- _Task_: Among these entries, count the lines containing the word "resized" and answer with only the number.

Segment Start: Source information

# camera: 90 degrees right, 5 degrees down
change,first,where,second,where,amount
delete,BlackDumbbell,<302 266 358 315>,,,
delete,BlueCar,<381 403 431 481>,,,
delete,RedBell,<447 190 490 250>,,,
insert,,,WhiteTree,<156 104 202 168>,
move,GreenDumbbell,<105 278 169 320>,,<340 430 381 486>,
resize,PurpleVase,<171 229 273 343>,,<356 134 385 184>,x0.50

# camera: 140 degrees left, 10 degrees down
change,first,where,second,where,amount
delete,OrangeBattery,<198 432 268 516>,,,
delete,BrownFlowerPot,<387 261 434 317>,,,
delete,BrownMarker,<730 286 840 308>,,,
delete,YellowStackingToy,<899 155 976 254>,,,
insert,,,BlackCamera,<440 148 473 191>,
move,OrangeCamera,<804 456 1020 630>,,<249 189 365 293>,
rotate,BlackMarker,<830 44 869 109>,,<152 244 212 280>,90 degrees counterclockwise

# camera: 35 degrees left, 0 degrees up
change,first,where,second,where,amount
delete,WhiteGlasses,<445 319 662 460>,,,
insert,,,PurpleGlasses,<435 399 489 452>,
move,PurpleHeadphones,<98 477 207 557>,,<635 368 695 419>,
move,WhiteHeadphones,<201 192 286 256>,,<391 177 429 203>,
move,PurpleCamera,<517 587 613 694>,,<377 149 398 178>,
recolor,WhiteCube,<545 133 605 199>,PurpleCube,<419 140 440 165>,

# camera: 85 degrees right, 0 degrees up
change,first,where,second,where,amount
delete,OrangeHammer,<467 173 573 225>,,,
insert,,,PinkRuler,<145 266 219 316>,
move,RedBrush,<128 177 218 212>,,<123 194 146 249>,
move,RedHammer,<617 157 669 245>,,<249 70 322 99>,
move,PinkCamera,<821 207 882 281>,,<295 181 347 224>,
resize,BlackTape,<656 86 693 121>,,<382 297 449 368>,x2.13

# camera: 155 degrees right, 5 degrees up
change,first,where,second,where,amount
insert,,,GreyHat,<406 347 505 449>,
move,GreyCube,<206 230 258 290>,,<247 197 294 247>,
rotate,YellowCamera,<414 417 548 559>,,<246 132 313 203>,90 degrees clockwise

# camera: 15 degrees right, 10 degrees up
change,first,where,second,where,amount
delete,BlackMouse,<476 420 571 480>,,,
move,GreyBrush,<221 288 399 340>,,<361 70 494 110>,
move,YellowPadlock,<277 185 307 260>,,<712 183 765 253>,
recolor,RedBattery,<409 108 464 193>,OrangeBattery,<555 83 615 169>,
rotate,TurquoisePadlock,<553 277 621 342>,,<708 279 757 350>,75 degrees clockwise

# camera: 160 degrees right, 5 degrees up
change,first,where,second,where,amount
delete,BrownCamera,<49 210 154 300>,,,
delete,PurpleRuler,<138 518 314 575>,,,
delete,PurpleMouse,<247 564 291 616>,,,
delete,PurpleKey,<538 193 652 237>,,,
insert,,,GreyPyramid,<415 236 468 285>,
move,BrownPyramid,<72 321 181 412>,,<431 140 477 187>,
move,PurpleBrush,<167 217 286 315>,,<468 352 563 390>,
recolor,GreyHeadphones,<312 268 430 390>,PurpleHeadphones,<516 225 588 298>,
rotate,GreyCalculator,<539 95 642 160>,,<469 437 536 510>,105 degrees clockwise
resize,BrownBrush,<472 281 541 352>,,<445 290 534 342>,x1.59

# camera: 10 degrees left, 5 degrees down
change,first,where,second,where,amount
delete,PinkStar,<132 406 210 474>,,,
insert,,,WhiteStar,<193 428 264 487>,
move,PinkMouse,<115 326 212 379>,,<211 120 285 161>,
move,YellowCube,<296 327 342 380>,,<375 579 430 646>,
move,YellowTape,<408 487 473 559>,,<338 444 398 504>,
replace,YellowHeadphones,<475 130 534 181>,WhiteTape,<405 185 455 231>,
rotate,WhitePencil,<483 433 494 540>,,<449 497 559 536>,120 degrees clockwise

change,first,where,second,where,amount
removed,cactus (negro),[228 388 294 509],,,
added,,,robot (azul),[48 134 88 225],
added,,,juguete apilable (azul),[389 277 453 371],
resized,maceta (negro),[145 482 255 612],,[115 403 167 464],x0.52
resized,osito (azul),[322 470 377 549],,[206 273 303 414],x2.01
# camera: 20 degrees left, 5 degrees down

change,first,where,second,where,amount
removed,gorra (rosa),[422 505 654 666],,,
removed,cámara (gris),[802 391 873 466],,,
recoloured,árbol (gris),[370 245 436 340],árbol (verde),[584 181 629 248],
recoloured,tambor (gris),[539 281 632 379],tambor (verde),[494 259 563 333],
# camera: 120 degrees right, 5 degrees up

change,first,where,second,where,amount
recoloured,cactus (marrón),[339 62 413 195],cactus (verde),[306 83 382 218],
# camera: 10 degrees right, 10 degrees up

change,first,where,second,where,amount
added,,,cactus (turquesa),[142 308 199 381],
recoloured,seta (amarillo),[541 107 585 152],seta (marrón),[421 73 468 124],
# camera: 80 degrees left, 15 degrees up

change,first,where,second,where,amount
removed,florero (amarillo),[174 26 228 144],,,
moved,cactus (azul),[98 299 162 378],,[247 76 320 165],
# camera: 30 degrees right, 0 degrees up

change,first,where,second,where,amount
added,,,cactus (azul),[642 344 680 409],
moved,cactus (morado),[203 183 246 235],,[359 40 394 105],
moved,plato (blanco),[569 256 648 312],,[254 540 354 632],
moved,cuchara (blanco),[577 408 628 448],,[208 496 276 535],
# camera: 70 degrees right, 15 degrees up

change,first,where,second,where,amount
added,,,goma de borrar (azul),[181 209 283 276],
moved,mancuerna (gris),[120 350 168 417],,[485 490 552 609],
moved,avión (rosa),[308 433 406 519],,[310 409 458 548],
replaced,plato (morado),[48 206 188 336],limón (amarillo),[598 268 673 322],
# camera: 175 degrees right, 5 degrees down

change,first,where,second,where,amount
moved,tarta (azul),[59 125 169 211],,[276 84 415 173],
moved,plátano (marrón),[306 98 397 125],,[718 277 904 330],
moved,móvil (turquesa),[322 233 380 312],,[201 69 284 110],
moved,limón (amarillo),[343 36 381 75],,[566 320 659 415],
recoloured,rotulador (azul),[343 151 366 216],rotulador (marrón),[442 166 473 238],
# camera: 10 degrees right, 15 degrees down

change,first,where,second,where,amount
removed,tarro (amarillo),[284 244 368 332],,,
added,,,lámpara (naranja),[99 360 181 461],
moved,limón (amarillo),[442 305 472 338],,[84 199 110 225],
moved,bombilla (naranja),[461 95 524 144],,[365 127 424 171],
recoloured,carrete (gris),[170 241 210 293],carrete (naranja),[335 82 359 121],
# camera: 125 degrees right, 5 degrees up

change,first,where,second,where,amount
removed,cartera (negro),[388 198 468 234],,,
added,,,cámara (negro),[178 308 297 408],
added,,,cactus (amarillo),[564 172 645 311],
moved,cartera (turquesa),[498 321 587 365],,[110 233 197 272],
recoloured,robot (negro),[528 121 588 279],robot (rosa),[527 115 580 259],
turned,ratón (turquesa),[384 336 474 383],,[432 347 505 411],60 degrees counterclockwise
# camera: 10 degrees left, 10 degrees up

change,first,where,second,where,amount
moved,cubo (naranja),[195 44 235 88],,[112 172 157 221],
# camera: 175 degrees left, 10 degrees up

Segment End: Source information

- _The answer_: 2